## Requirement
Find and return every line of the data that contains the word "right".

## Data for review

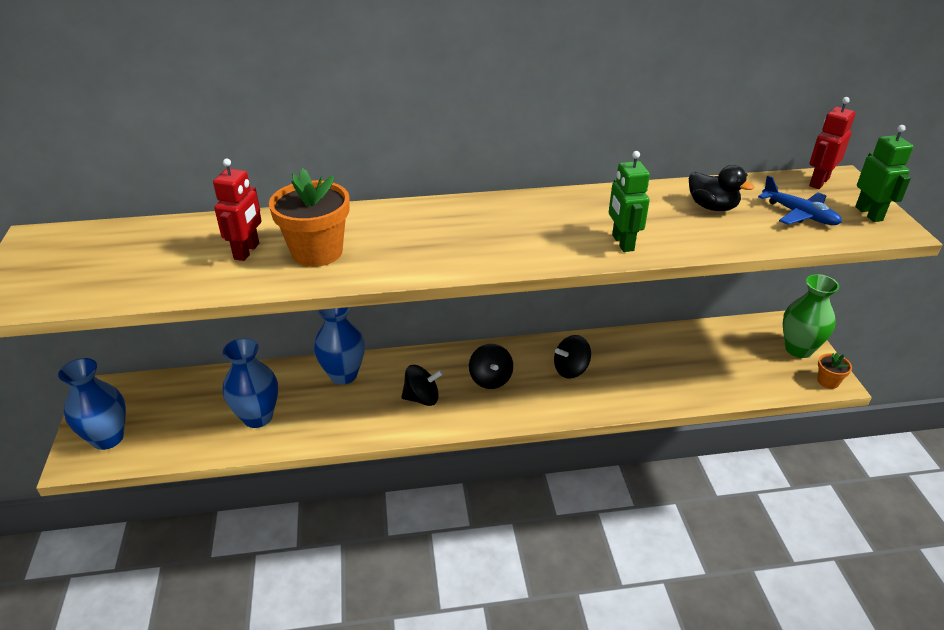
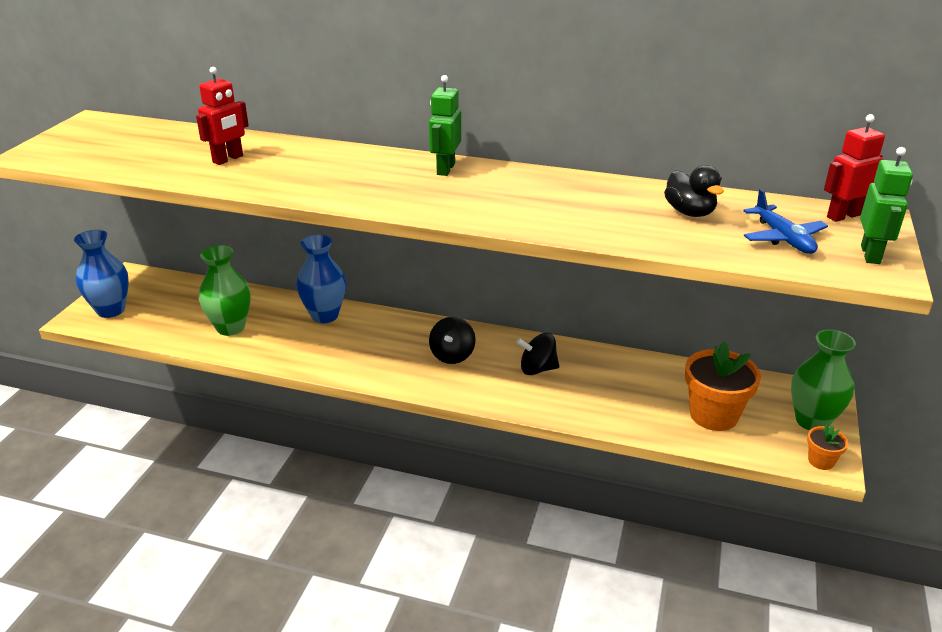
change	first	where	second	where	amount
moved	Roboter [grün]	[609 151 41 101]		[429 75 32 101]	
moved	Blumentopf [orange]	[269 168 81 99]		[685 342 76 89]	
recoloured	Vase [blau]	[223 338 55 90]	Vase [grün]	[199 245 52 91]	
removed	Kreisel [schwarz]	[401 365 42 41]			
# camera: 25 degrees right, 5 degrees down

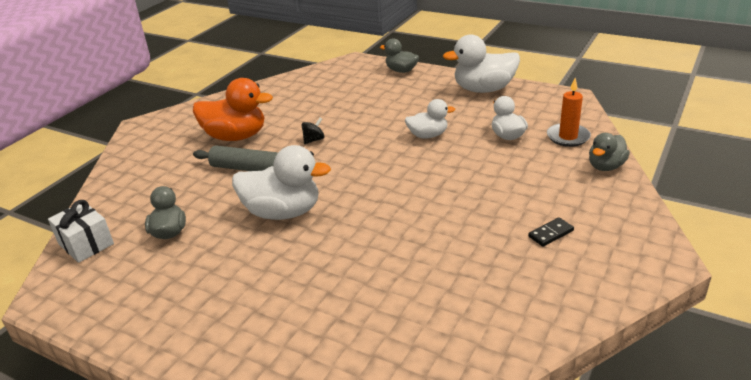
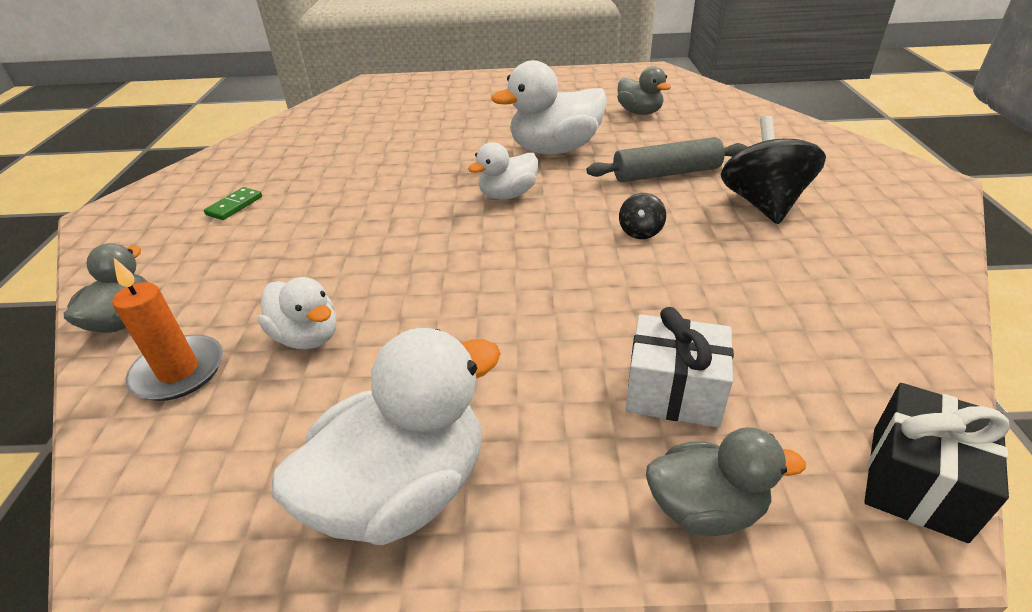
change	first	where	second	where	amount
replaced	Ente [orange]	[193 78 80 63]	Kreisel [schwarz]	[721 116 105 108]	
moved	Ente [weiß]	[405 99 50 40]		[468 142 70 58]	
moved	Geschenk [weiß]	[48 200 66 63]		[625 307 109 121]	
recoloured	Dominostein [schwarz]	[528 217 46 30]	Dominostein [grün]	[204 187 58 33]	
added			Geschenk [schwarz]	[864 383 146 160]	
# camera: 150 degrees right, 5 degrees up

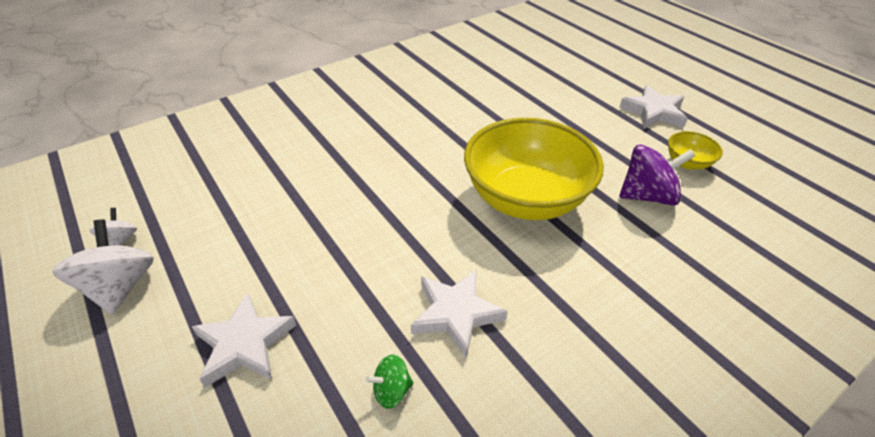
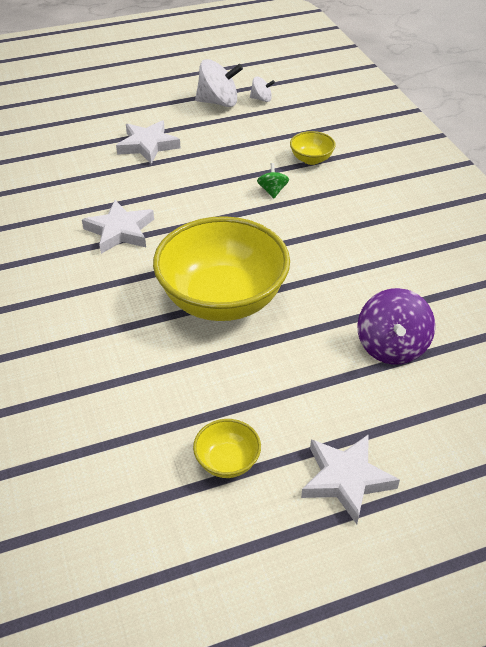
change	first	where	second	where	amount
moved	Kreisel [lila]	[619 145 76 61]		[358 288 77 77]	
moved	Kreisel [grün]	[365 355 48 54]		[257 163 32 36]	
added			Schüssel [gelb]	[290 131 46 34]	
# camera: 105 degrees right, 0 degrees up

## Reply to the exercise
# camera: 25 degrees right, 5 degrees down
# camera: 150 degrees right, 5 degrees up
# camera: 105 degrees right, 0 degrees up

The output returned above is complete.